**Problem requirements:**
Verbatim copy without pictures. Please print every entry as it stands.

**Extracted data:**
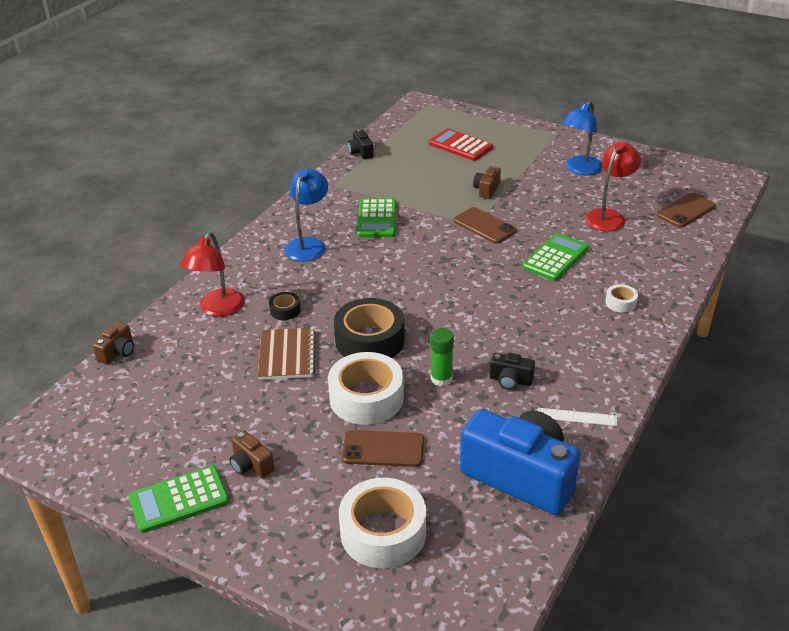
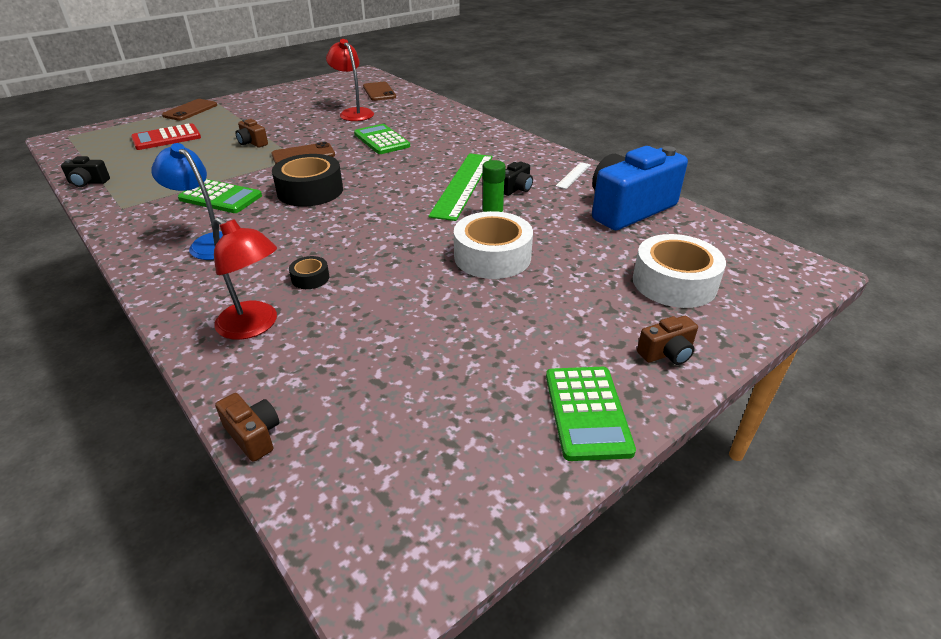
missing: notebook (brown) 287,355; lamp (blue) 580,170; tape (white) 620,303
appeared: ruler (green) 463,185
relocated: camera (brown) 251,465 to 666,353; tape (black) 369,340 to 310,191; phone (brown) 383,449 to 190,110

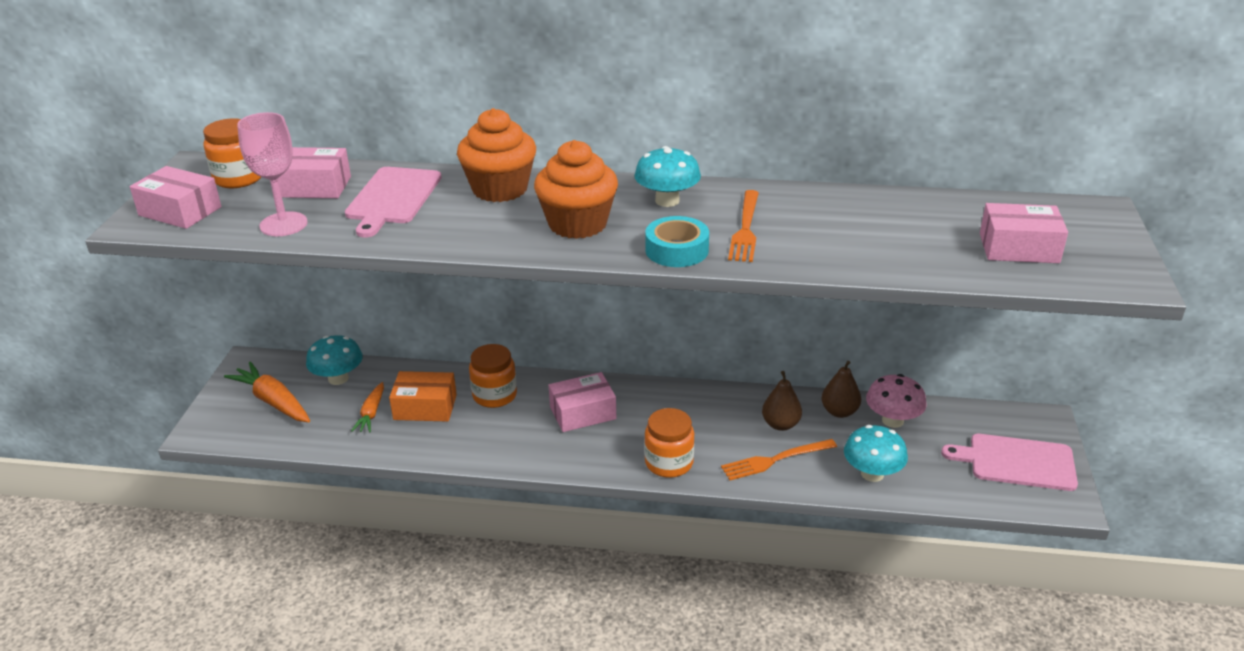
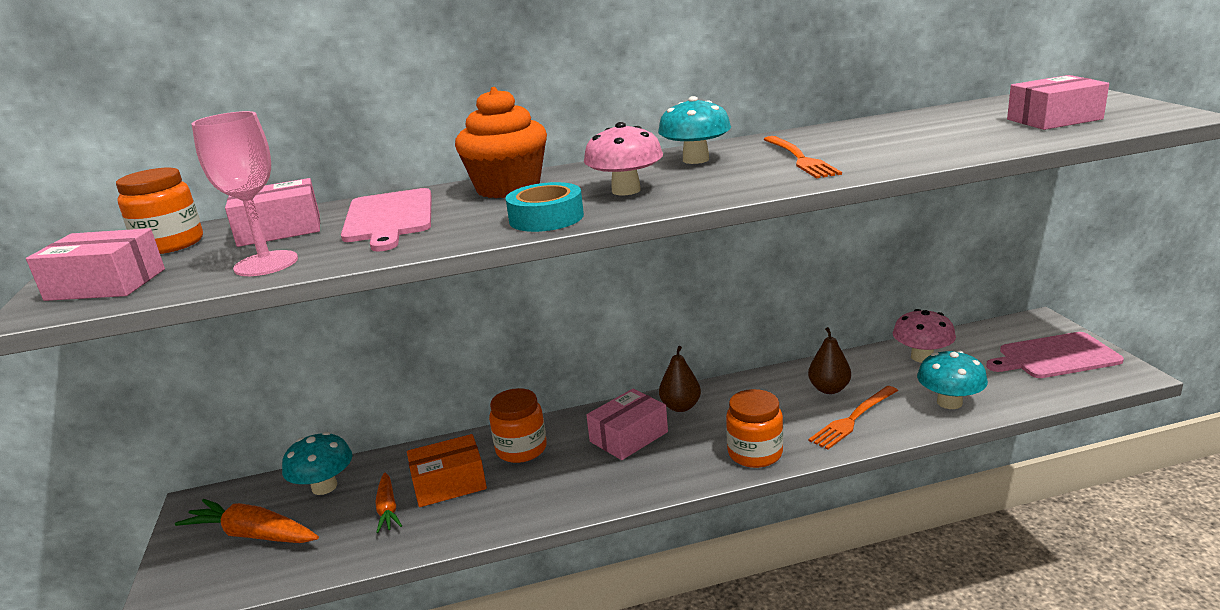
relocated: tape (turquoise) 677,250 to 546,218; pear (brown) 839,412 to 680,407
exchanged: cupcake (orange) 577,224 to mushroom (pink) 626,190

**Written answer:**
missing: notebook (brown) 287,355; lamp (blue) 580,170; tape (white) 620,303
appeared: ruler (green) 463,185
relocated: camera (brown) 251,465 to 666,353; tape (black) 369,340 to 310,191; phone (brown) 383,449 to 190,110

relocated: tape (turquoise) 677,250 to 546,218; pear (brown) 839,412 to 680,407
exchanged: cupcake (orange) 577,224 to mushroom (pink) 626,190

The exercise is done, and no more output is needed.